ACTIVITY – Your task is to transcribe, without alteration, the lines from the top of the material below through the line bearing "R211: 47k (N9, N11) -> 47k (3V3, N11)", inclusive.

SUPPLIED INFORMATION –
========================

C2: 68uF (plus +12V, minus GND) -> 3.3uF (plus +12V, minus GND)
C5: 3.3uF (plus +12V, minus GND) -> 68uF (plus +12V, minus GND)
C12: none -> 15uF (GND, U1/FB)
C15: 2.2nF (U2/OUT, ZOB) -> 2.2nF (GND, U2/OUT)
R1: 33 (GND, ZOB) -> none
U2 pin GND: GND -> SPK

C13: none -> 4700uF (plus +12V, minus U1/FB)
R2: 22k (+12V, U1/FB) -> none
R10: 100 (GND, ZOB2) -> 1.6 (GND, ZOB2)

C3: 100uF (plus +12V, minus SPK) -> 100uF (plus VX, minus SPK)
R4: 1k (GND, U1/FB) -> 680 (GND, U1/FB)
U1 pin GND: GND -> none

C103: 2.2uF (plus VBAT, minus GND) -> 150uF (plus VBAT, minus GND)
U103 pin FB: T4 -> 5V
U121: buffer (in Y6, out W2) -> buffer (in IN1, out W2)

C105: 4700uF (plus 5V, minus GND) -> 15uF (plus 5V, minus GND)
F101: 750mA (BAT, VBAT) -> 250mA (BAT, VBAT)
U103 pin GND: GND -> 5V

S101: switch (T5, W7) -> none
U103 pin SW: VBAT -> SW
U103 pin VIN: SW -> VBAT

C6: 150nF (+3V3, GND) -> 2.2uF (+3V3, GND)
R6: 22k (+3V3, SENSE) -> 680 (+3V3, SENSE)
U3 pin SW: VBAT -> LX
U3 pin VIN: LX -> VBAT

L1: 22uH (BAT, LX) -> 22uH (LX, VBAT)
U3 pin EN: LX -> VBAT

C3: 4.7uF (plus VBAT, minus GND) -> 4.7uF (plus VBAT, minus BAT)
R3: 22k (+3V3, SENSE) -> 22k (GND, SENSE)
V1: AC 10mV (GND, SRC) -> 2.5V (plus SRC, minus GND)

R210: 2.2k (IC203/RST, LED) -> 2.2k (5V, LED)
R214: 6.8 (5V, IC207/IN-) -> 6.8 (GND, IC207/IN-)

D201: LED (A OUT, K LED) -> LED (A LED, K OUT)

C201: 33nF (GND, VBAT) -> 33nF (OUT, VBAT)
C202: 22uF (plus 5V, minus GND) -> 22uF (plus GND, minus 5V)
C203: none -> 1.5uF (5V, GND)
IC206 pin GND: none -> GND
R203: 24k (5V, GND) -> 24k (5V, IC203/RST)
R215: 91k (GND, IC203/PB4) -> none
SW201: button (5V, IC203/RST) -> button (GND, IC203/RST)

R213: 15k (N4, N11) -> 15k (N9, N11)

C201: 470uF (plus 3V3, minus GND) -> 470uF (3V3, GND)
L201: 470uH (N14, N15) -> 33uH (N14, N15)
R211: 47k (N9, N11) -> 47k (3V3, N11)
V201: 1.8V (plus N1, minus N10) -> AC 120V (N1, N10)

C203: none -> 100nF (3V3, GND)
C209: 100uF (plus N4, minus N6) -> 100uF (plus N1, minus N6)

========================

RESPONSE TO THIS TASK –
C2: 68uF (plus +12V, minus GND) -> 3.3uF (plus +12V, minus GND)
C5: 3.3uF (plus +12V, minus GND) -> 68uF (plus +12V, minus GND)
C12: none -> 15uF (GND, U1/FB)
C15: 2.2nF (U2/OUT, ZOB) -> 2.2nF (GND, U2/OUT)
R1: 33 (GND, ZOB) -> none
U2 pin GND: GND -> SPK

C13: none -> 4700uF (plus +12V, minus U1/FB)
R2: 22k (+12V, U1/FB) -> none
R10: 100 (GND, ZOB2) -> 1.6 (GND, ZOB2)

C3: 100uF (plus +12V, minus SPK) -> 100uF (plus VX, minus SPK)
R4: 1k (GND, U1/FB) -> 680 (GND, U1/FB)
U1 pin GND: GND -> none

C103: 2.2uF (plus VBAT, minus GND) -> 150uF (plus VBAT, minus GND)
U103 pin FB: T4 -> 5V
U121: buffer (in Y6, out W2) -> buffer (in IN1, out W2)

C105: 4700uF (plus 5V, minus GND) -> 15uF (plus 5V, minus GND)
F101: 750mA (BAT, VBAT) -> 250mA (BAT, VBAT)
U103 pin GND: GND -> 5V

S101: switch (T5, W7) -> none
U103 pin SW: VBAT -> SW
U103 pin VIN: SW -> VBAT

C6: 150nF (+3V3, GND) -> 2.2uF (+3V3, GND)
R6: 22k (+3V3, SENSE) -> 680 (+3V3, SENSE)
U3 pin SW: VBAT -> LX
U3 pin VIN: LX -> VBAT

L1: 22uH (BAT, LX) -> 22uH (LX, VBAT)
U3 pin EN: LX -> VBAT

C3: 4.7uF (plus VBAT, minus GND) -> 4.7uF (plus VBAT, minus BAT)
R3: 22k (+3V3, SENSE) -> 22k (GND, SENSE)
V1: AC 10mV (GND, SRC) -> 2.5V (plus SRC, minus GND)

R210: 2.2k (IC203/RST, LED) -> 2.2k (5V, LED)
R214: 6.8 (5V, IC207/IN-) -> 6.8 (GND, IC207/IN-)

D201: LED (A OUT, K LED) -> LED (A LED, K OUT)

C201: 33nF (GND, VBAT) -> 33nF (OUT, VBAT)
C202: 22uF (plus 5V, minus GND) -> 22uF (plus GND, minus 5V)
C203: none -> 1.5uF (5V, GND)
IC206 pin GND: none -> GND
R203: 24k (5V, GND) -> 24k (5V, IC203/RST)
R215: 91k (GND, IC203/PB4) -> none
SW201: button (5V, IC203/RST) -> button (GND, IC203/RST)

R213: 15k (N4, N11) -> 15k (N9, N11)

C201: 470uF (plus 3V3, minus GND) -> 470uF (3V3, GND)
L201: 470uH (N14, N15) -> 33uH (N14, N15)
R211: 47k (N9, N11) -> 47k (3V3, N11)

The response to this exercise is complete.